To do: Return only the lines from the one containing "(658, 243) = (428, 205): orange" to the end of the material, with each one exactly as it appears.

Provided data:
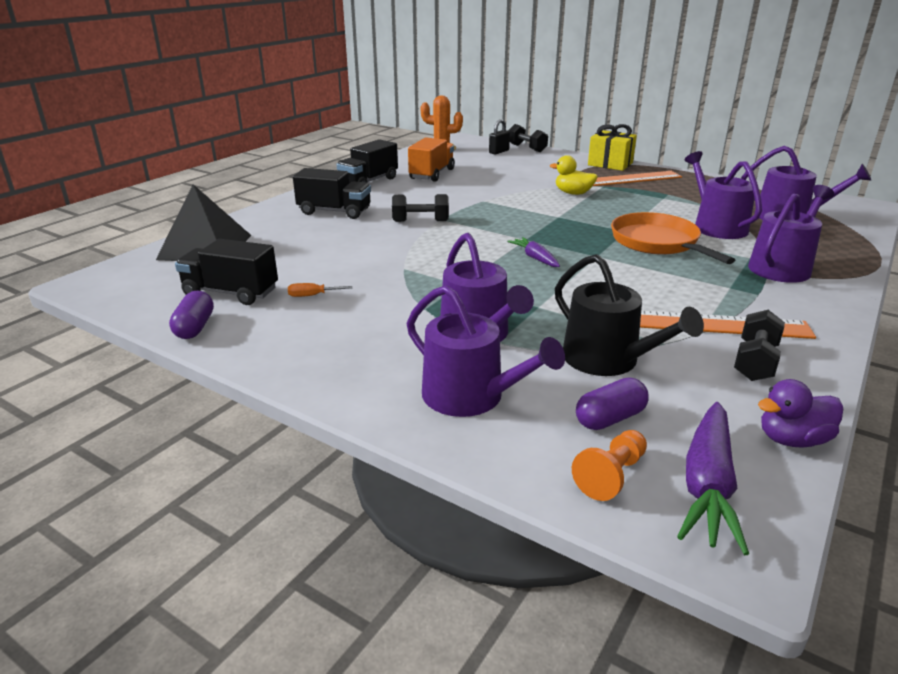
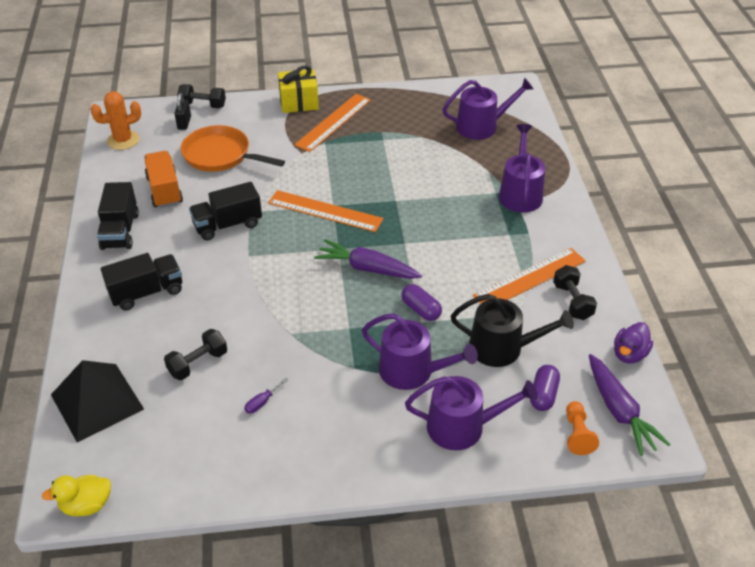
camera: 40 degrees left, 15 degrees up
(195, 327) = (222, 486): purple capsule -> purple capsule (421, 310)
(231, 293) = (197, 437): black truck -> black truck (227, 225)
(312, 295) = (262, 402): orange screwdriver -> purple screwdriver
(420, 221) = (235, 267): black dumbbell -> black dumbbell (198, 363)
(535, 258) = (367, 268): purple carrot -> purple carrot, size x1.70
(546, 217) = (325, 211): none -> orange ruler
(573, 193) = (312, 164): yellow duck -> yellow duck (86, 505)
(658, 243) = (428, 205): orange pan -> orange pan (220, 155)
(716, 226) = (447, 162): purple watering can -> none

Result of this task:
(658, 243) = (428, 205): orange pan -> orange pan (220, 155)
(716, 226) = (447, 162): purple watering can -> none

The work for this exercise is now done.